◆ Records from a data source:
============================================================

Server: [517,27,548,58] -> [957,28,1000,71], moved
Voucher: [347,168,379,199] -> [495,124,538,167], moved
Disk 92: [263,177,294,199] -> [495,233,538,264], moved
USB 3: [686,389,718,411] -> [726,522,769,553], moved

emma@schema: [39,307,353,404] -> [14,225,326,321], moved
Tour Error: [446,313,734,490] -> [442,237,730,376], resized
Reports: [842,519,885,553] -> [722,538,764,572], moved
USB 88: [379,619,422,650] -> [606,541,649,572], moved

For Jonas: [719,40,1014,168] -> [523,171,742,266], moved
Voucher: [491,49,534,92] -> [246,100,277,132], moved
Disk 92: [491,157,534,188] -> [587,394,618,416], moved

============================================================

◆ INSTRUCTIONS FOR THE TASK: Nothing in the records above may be left out when you repeat them exactly.

◆ SOLUTION BELOW:
Server: [517,27,548,58] -> [957,28,1000,71], moved
Voucher: [347,168,379,199] -> [495,124,538,167], moved
Disk 92: [263,177,294,199] -> [495,233,538,264], moved
USB 3: [686,389,718,411] -> [726,522,769,553], moved

emma@schema: [39,307,353,404] -> [14,225,326,321], moved
Tour Error: [446,313,734,490] -> [442,237,730,376], resized
Reports: [842,519,885,553] -> [722,538,764,572], moved
USB 88: [379,619,422,650] -> [606,541,649,572], moved

For Jonas: [719,40,1014,168] -> [523,171,742,266], moved
Voucher: [491,49,534,92] -> [246,100,277,132], moved
Disk 92: [491,157,534,188] -> [587,394,618,416], moved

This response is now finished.